--- Task data Enclosed Below ---

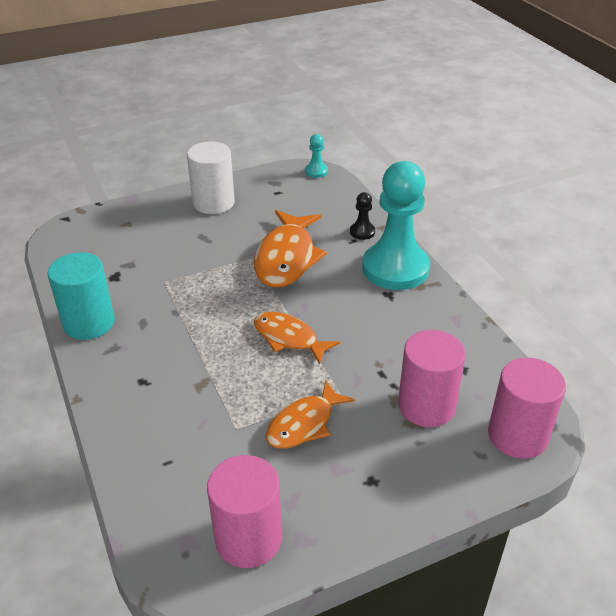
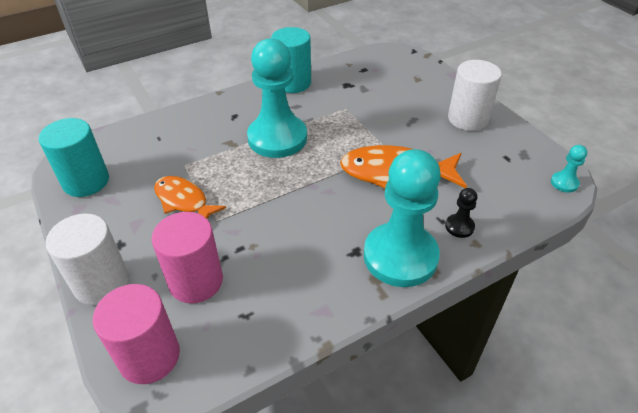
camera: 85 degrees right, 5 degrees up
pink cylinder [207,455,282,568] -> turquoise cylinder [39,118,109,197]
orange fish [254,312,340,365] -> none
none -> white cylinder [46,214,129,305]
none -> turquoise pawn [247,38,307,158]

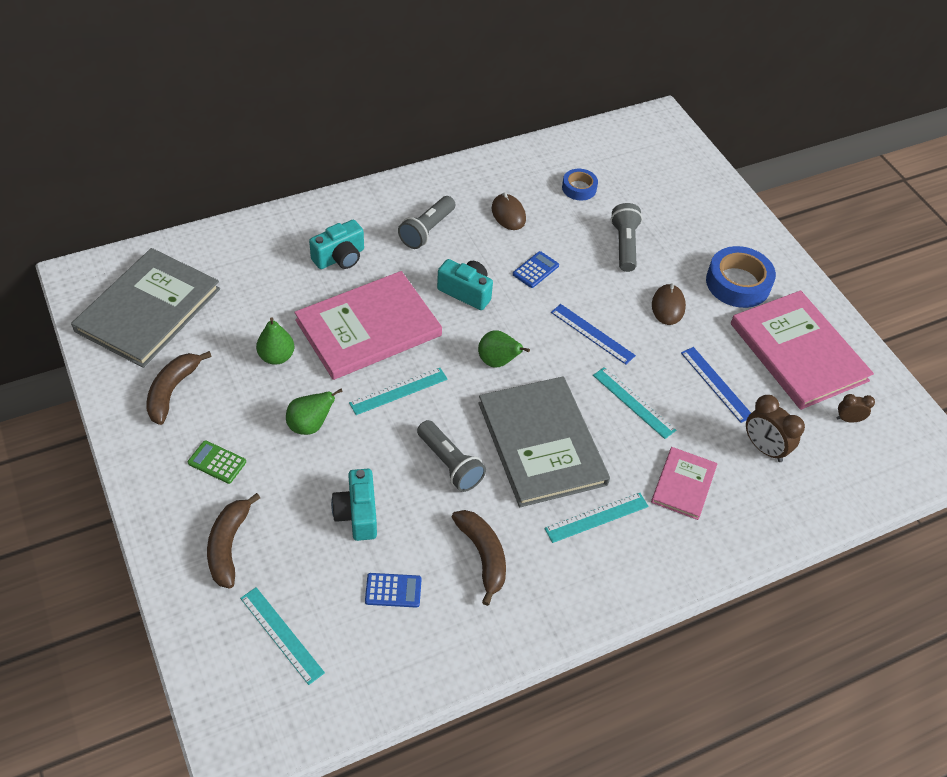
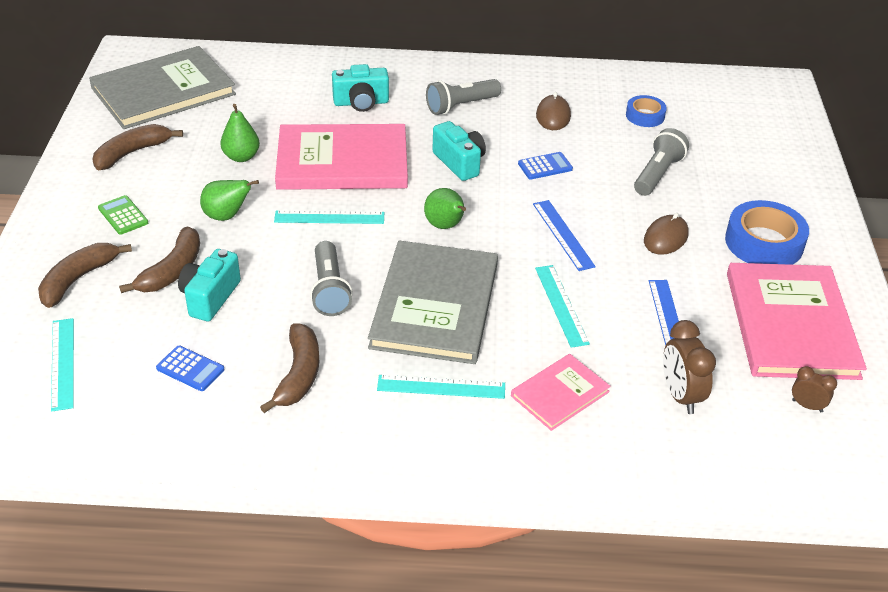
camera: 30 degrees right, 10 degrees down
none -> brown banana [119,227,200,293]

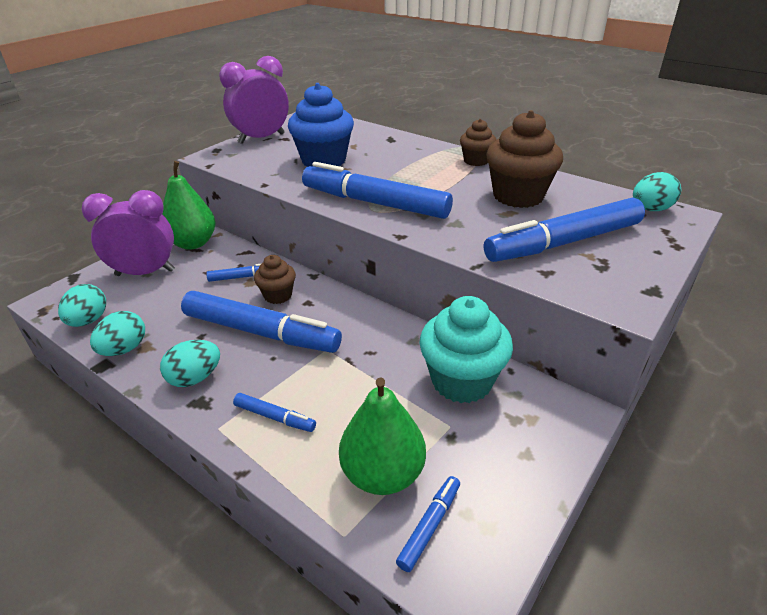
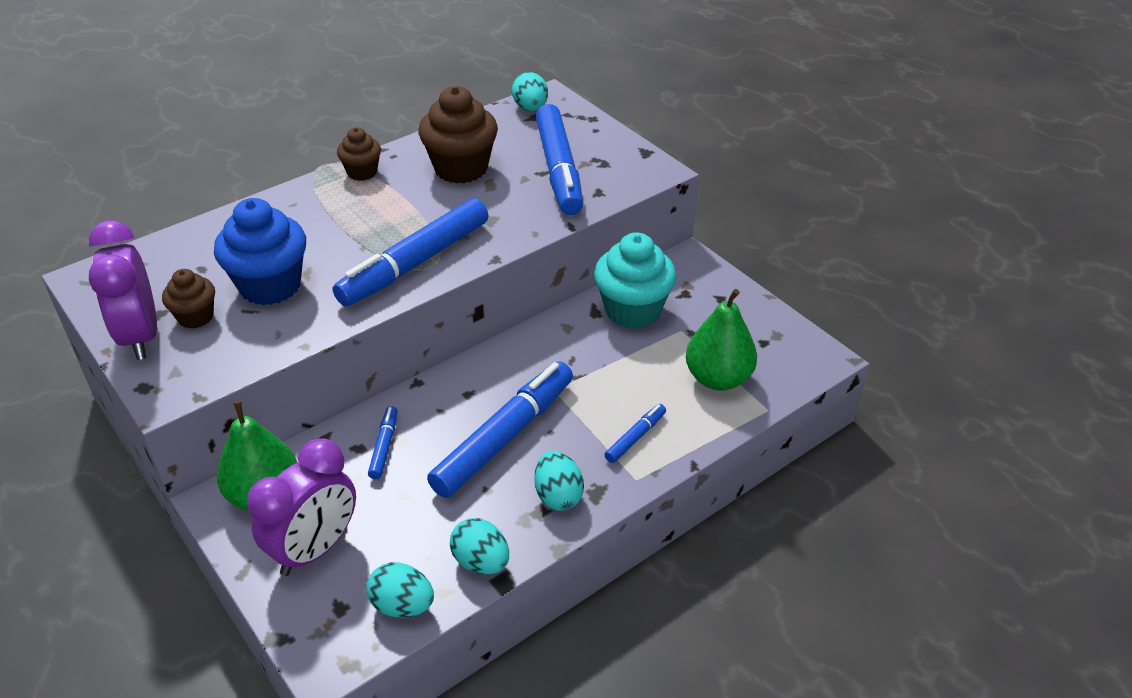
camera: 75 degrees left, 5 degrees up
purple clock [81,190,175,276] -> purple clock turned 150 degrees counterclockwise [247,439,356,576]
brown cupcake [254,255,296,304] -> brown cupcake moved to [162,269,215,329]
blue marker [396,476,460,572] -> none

--- End of Enclosed Task data ---

### What to produce
From the entries, copy out each line containing the word "camera".

### Output of the task
camera: 85 degrees right, 5 degrees up
camera: 30 degrees right, 10 degrees down
camera: 75 degrees left, 5 degrees up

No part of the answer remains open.